DATA TO PROCESS below:

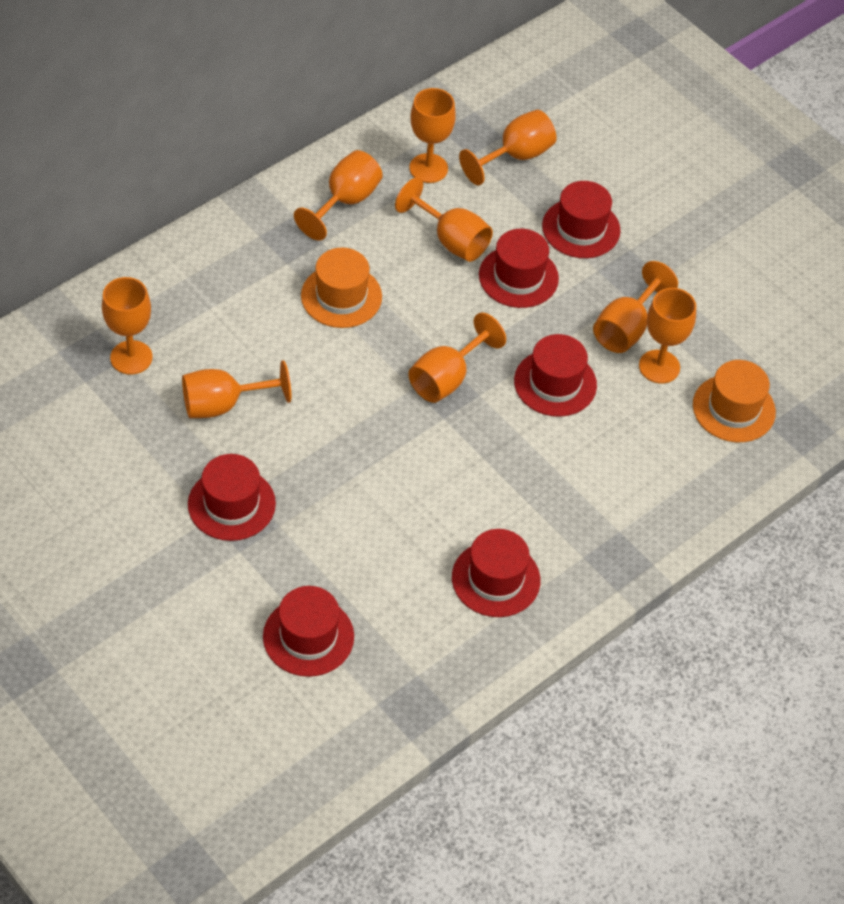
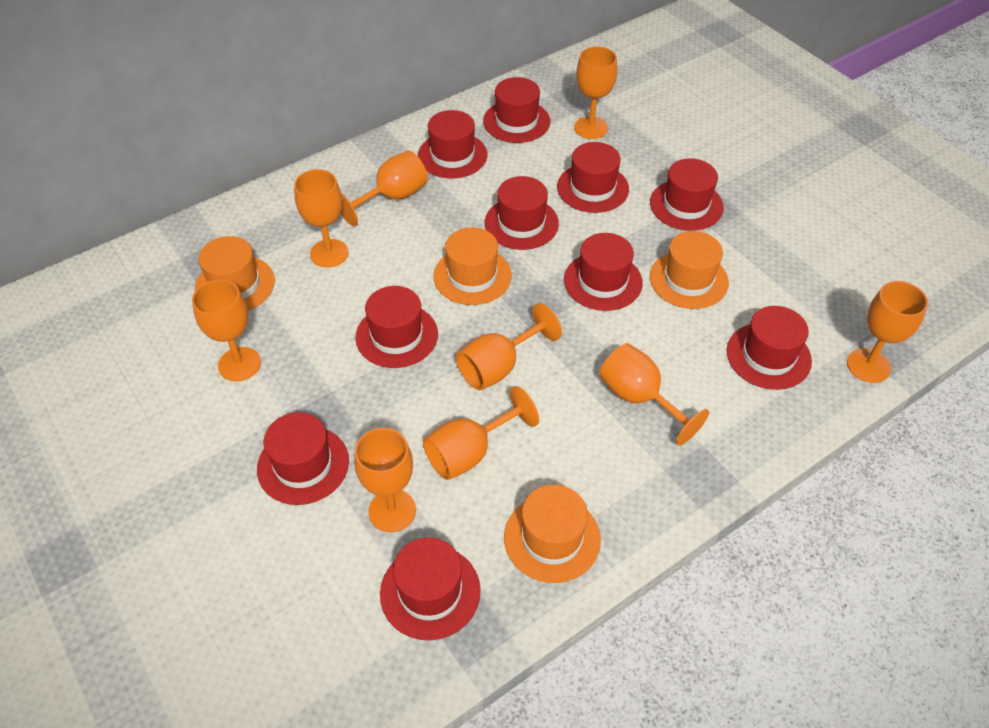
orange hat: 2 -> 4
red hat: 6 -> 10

End of DATA TO PROCESS.
DATA TO PROCESS below:

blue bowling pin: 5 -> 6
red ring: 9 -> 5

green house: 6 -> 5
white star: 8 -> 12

End of DATA TO PROCESS.

AIM OF THE EXERCISE — Using the entries above, repeat only the lines from the one containing "blue bowling pin: 5 -> 6" through the one containing "white star: 8 -> 12", end lines included.

RESULT FOR THIS EXERCISE —
blue bowling pin: 5 -> 6
red ring: 9 -> 5

green house: 6 -> 5
white star: 8 -> 12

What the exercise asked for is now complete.